What this task involves
Output must consist only of the lines of the material below from the one with "BUZZER pin IO: D3 -> D0" through the one with "TOF pin XSHUT: D3 -> D7", each reproduced exactly; no pictures belong in it.
START Provided records
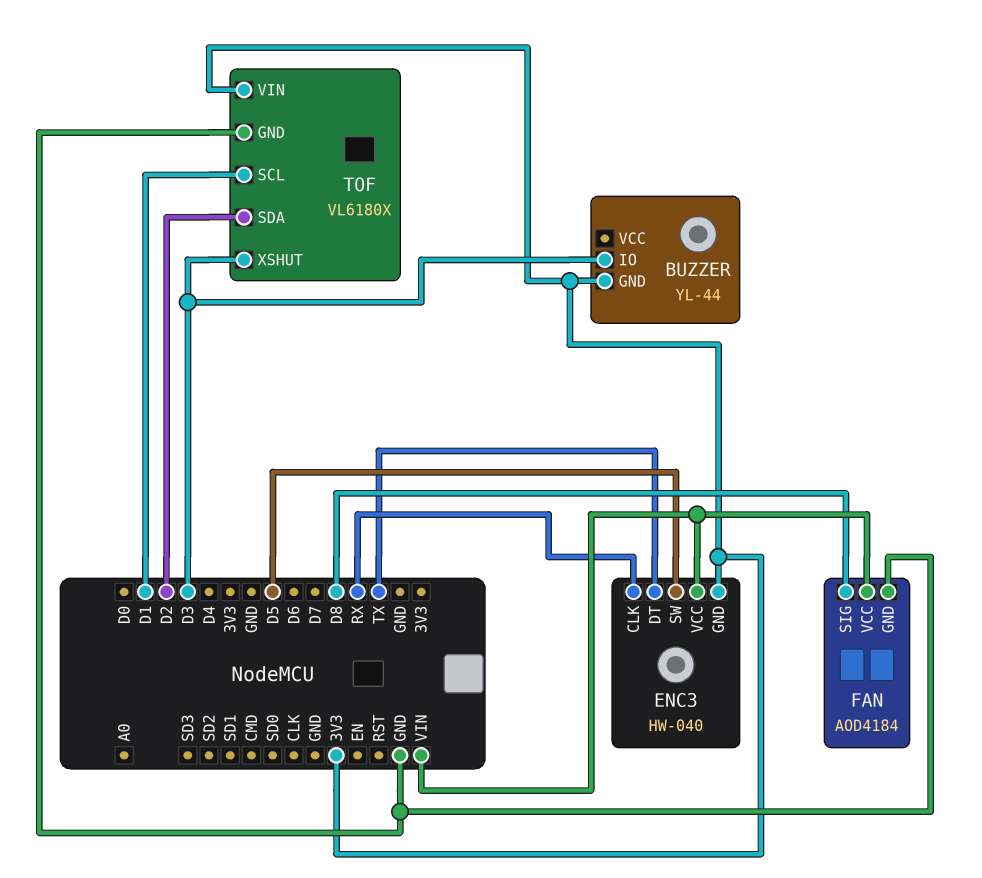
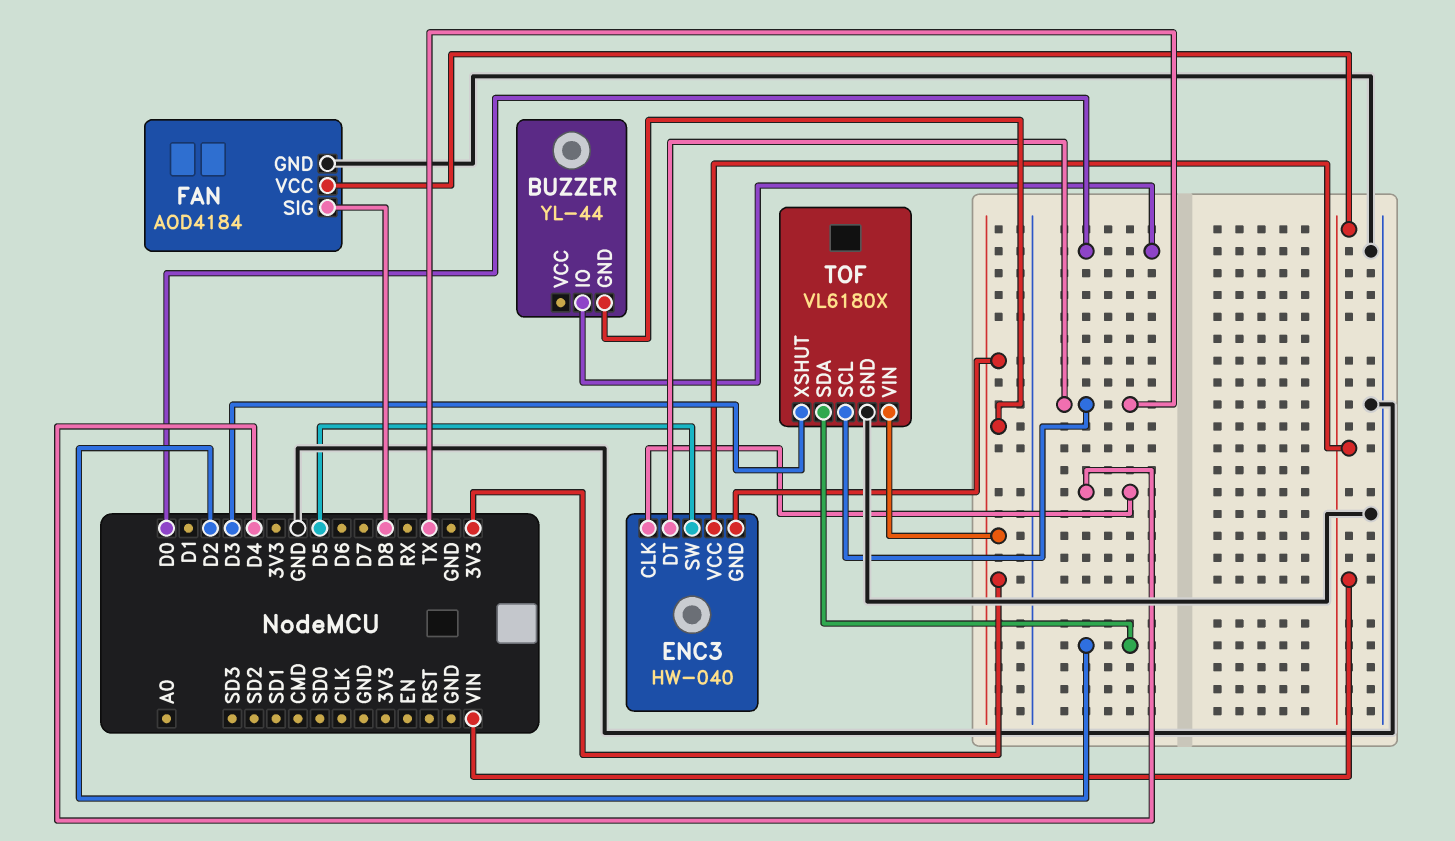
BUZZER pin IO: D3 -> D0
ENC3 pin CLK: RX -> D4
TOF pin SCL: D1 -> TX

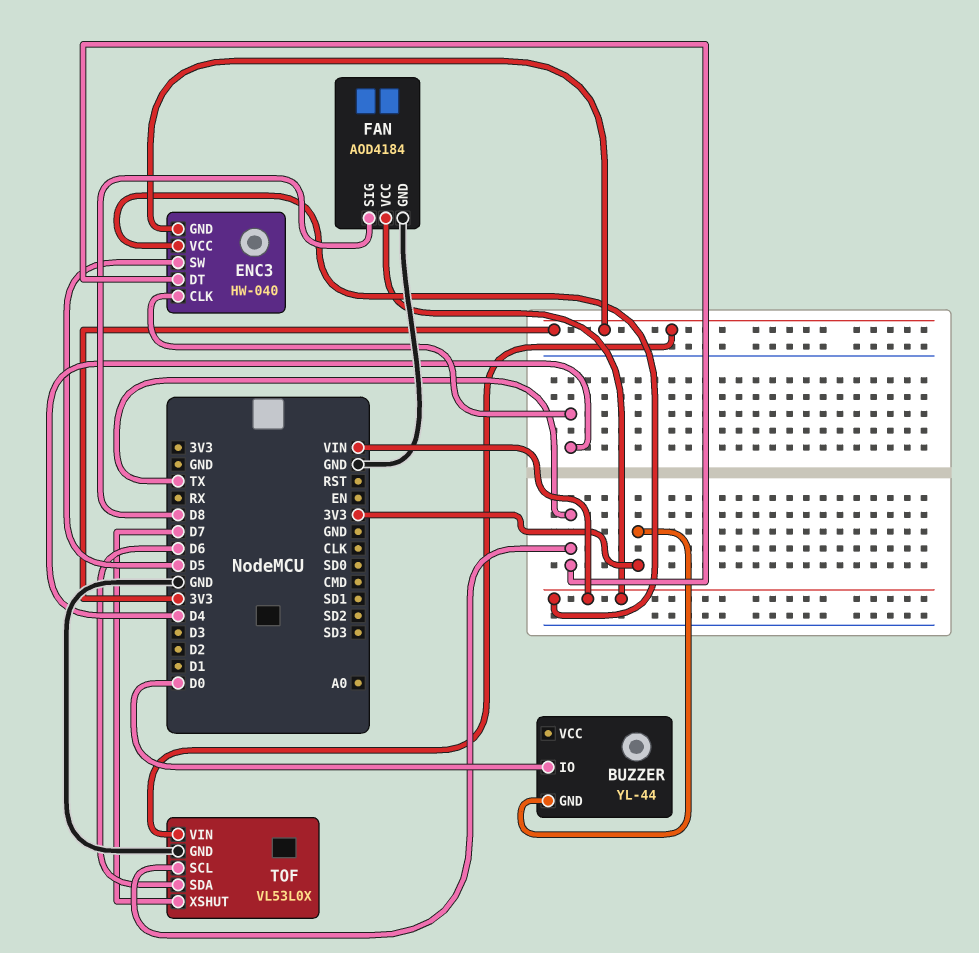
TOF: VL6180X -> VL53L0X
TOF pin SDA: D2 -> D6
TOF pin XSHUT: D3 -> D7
END Provided records
START Provided records
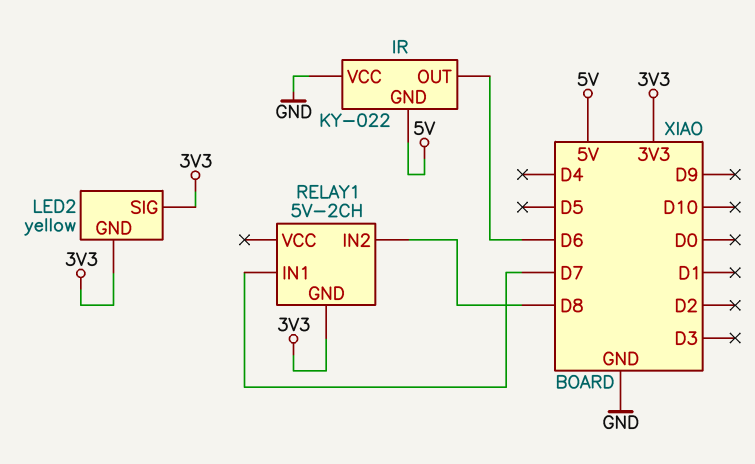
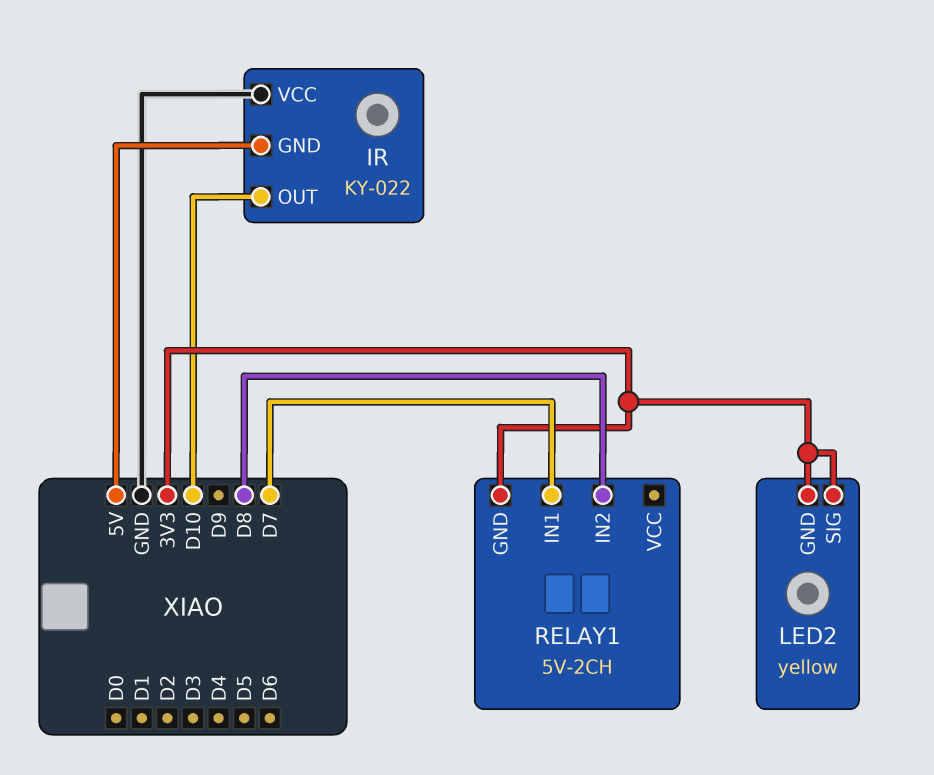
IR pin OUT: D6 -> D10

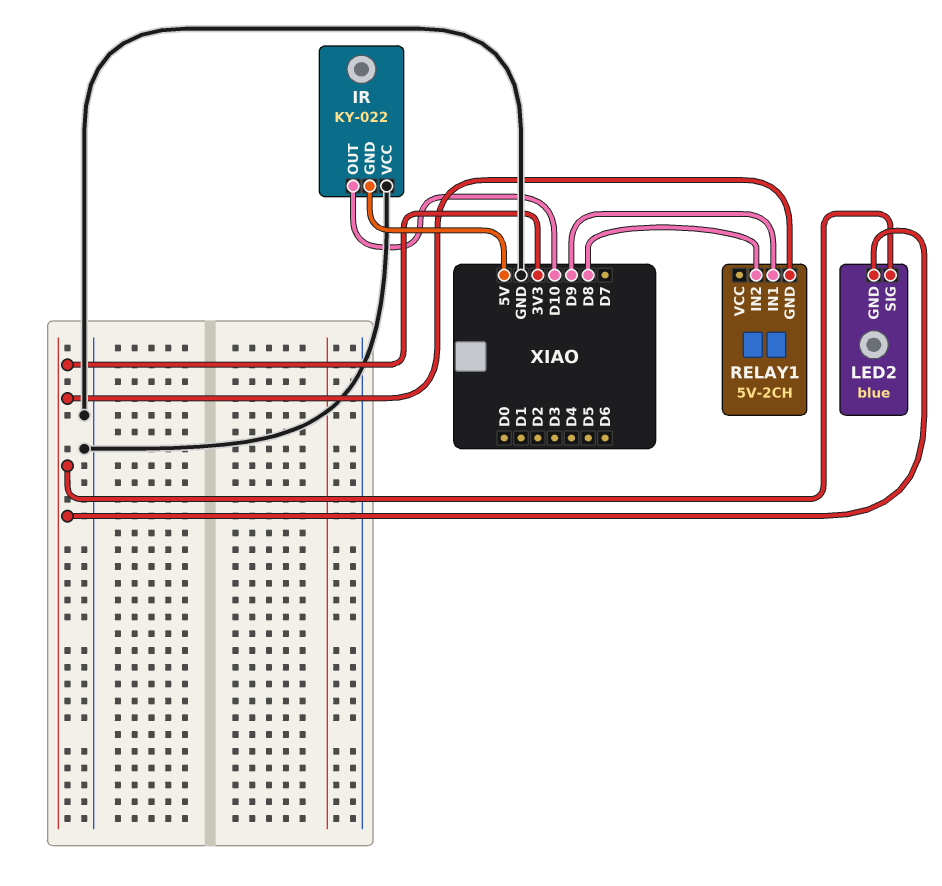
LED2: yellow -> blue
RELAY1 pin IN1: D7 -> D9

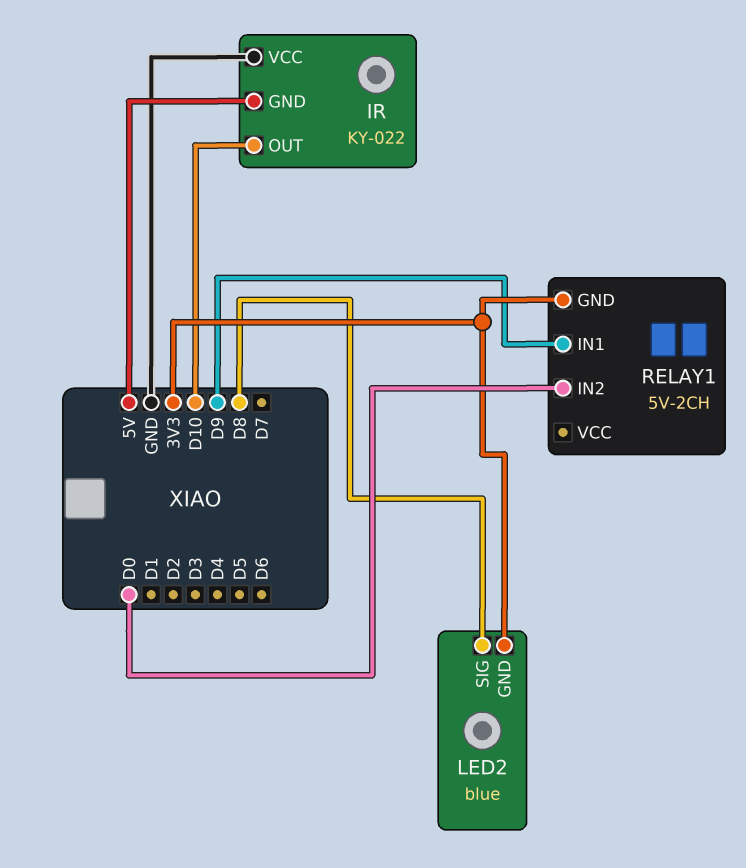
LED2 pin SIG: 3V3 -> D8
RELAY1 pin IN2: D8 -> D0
END Provided records
Task response
BUZZER pin IO: D3 -> D0
ENC3 pin CLK: RX -> D4
TOF pin SCL: D1 -> TX

TOF: VL6180X -> VL53L0X
TOF pin SDA: D2 -> D6
TOF pin XSHUT: D3 -> D7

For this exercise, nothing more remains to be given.